*Your instructions:* The reply should repeat all of the data word for word, with no pictures.

*Dataset records:*
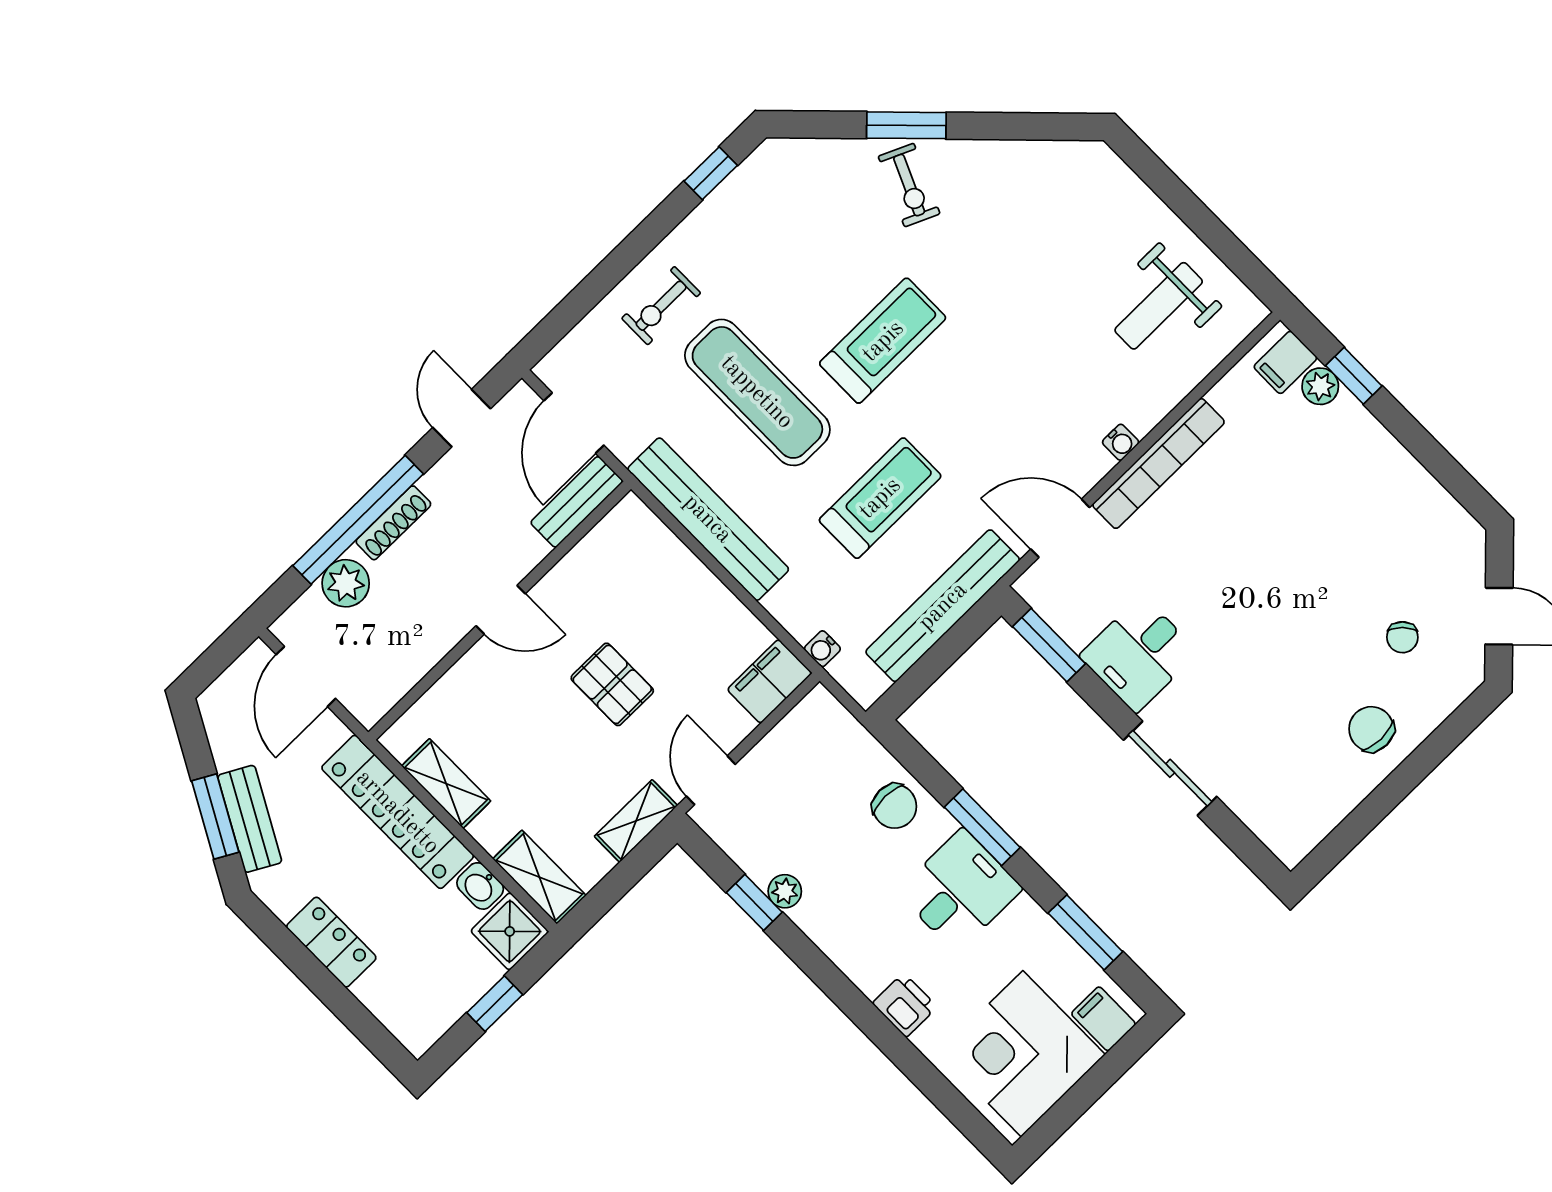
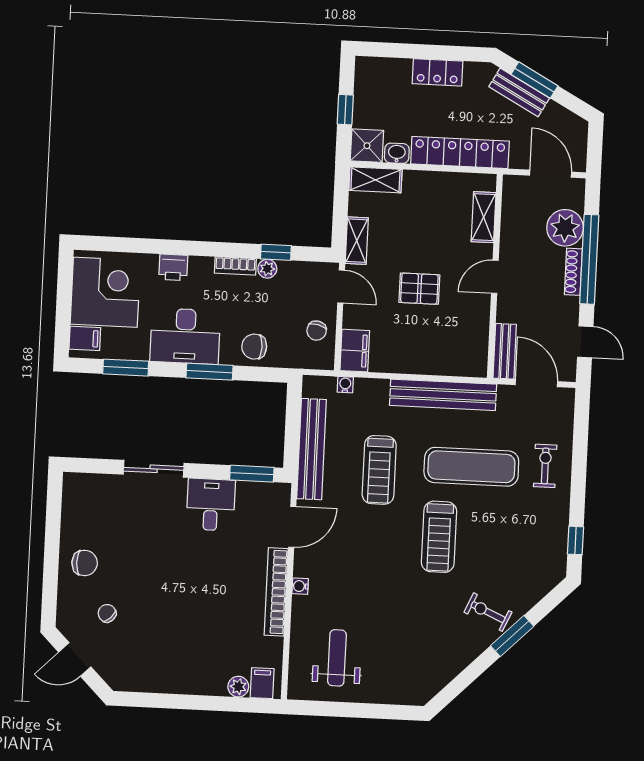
window: (1354, 376) -> (228, 704), removed
plant: (346, 583) -> (565, 228), width x1.36, depth x1.36
chair: (795, 753) -> (317, 331), added
shelving: (446, 784) -> (484, 217), moved, turned 90
desk: (960, 890) -> (185, 336), width x1.37
bookcase: (823, 933) -> (235, 266), added

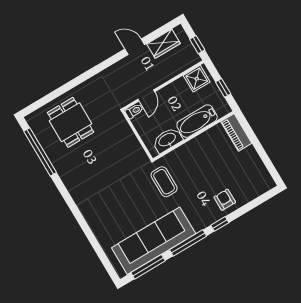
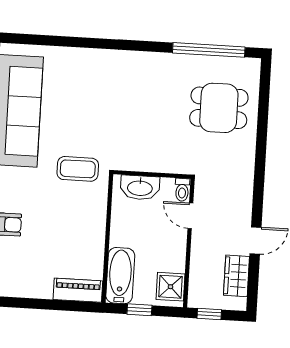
bathtub: (197, 121) -> (120, 276), moved
washbasin: (167, 140) -> (140, 188), moved, turned 90

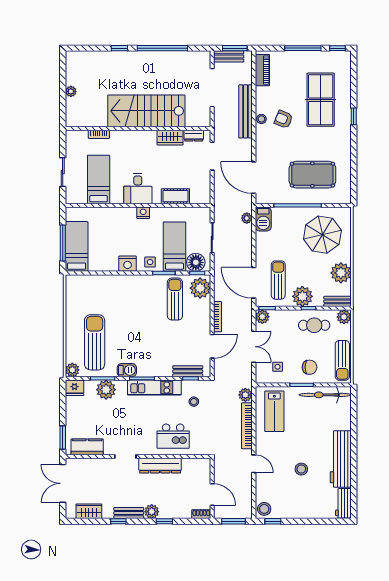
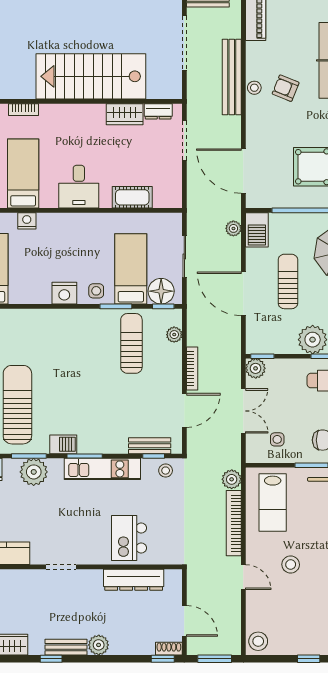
nightstand: (143, 213) -> (27, 221), moved
sun lounger: (278, 280) -> (288, 281), moved
door: (254, 283) -> (243, 294), moved
plant: (200, 288) -> (174, 335), width x0.53, depth x0.53
stool: (194, 402) -> (166, 471), moved
kitchen island: (173, 436) -> (129, 538), turned 90
dresser: (160, 466) -> (134, 580), moved
stool: (301, 469) -> (291, 565), moved
window: (164, 521) -> (163, 659), moved
window: (273, 521) -> (309, 659), moved

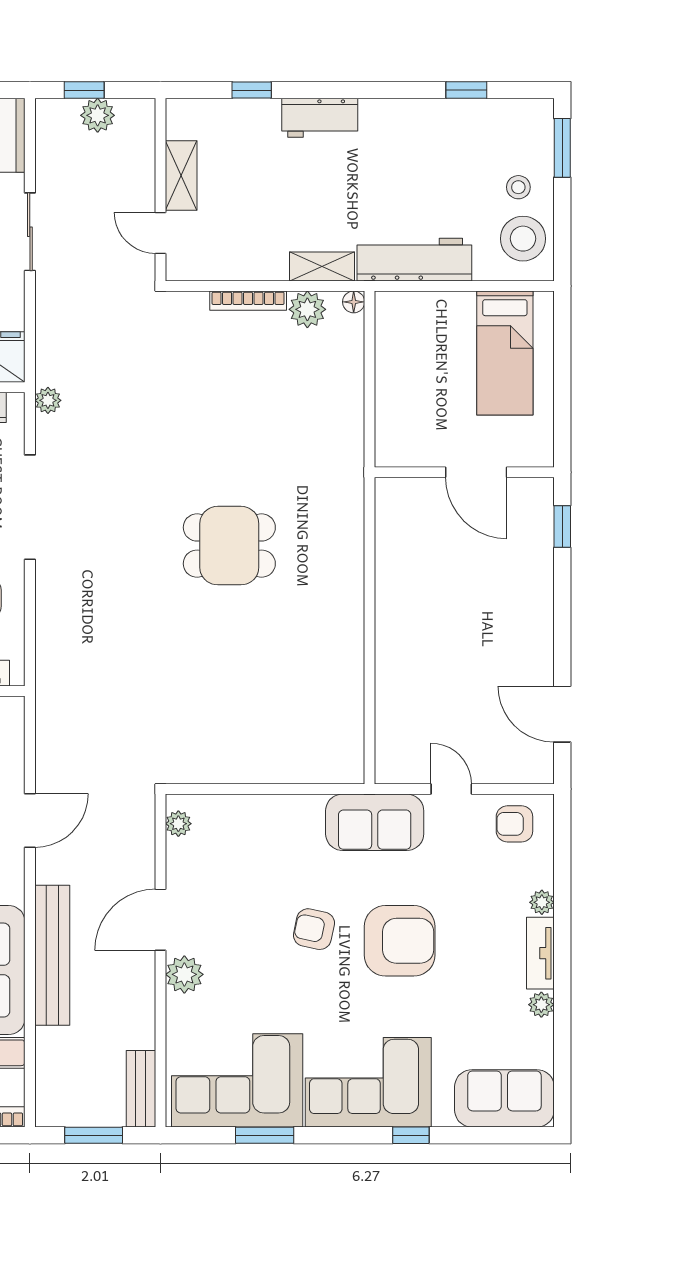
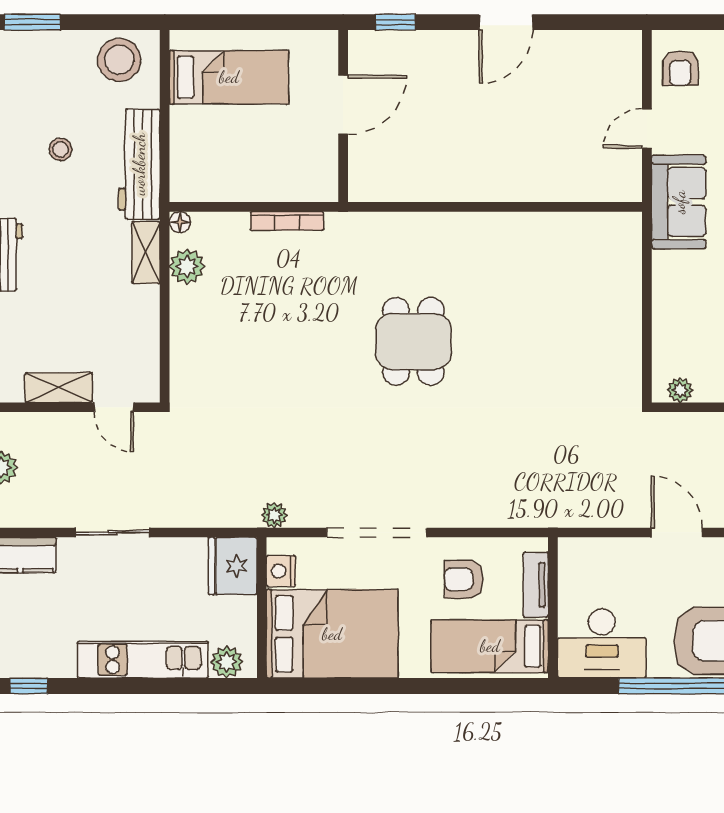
stool: (518, 187) -> (61, 149), moved
door: (161, 233) -> (114, 407), hinge flipped
bookcase: (248, 301) -> (287, 221), moved, turned 90
door: (562, 714) -> (506, 22), moved

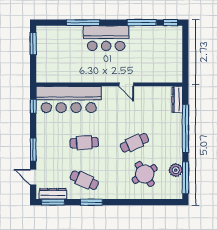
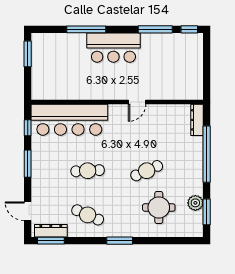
door: (126, 84) -> (137, 102), hinge flipped
window: (33, 150) -> (28, 164), moved
round table: (145, 174) -> (159, 207), turned 33
window: (185, 178) -> (207, 212), width x0.69
window: (91, 202) -> (120, 241), moved

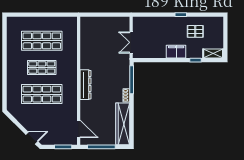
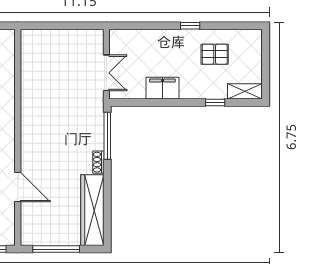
double door: (131, 42) -> (106, 73), swing flipped
filing cabinet: (176, 52) -> (162, 88), moved
dresser: (85, 85) -> (29, 144), removed
door: (79, 129) -> (18, 187), moved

*Answer box:*
window: (1354, 376) -> (228, 704), removed
plant: (346, 583) -> (565, 228), width x1.36, depth x1.36
chair: (795, 753) -> (317, 331), added
shelving: (446, 784) -> (484, 217), moved, turned 90
desk: (960, 890) -> (185, 336), width x1.37
bookcase: (823, 933) -> (235, 266), added

bathtub: (197, 121) -> (120, 276), moved
washbasin: (167, 140) -> (140, 188), moved, turned 90

nightstand: (143, 213) -> (27, 221), moved
sun lounger: (278, 280) -> (288, 281), moved
door: (254, 283) -> (243, 294), moved
plant: (200, 288) -> (174, 335), width x0.53, depth x0.53
stool: (194, 402) -> (166, 471), moved
kitchen island: (173, 436) -> (129, 538), turned 90
dresser: (160, 466) -> (134, 580), moved
stool: (301, 469) -> (291, 565), moved
window: (164, 521) -> (163, 659), moved
window: (273, 521) -> (309, 659), moved

stool: (518, 187) -> (61, 149), moved
door: (161, 233) -> (114, 407), hinge flipped
bookcase: (248, 301) -> (287, 221), moved, turned 90
door: (562, 714) -> (506, 22), moved

door: (126, 84) -> (137, 102), hinge flipped
window: (33, 150) -> (28, 164), moved
round table: (145, 174) -> (159, 207), turned 33
window: (185, 178) -> (207, 212), width x0.69
window: (91, 202) -> (120, 241), moved

double door: (131, 42) -> (106, 73), swing flipped
filing cabinet: (176, 52) -> (162, 88), moved
dresser: (85, 85) -> (29, 144), removed
door: (79, 129) -> (18, 187), moved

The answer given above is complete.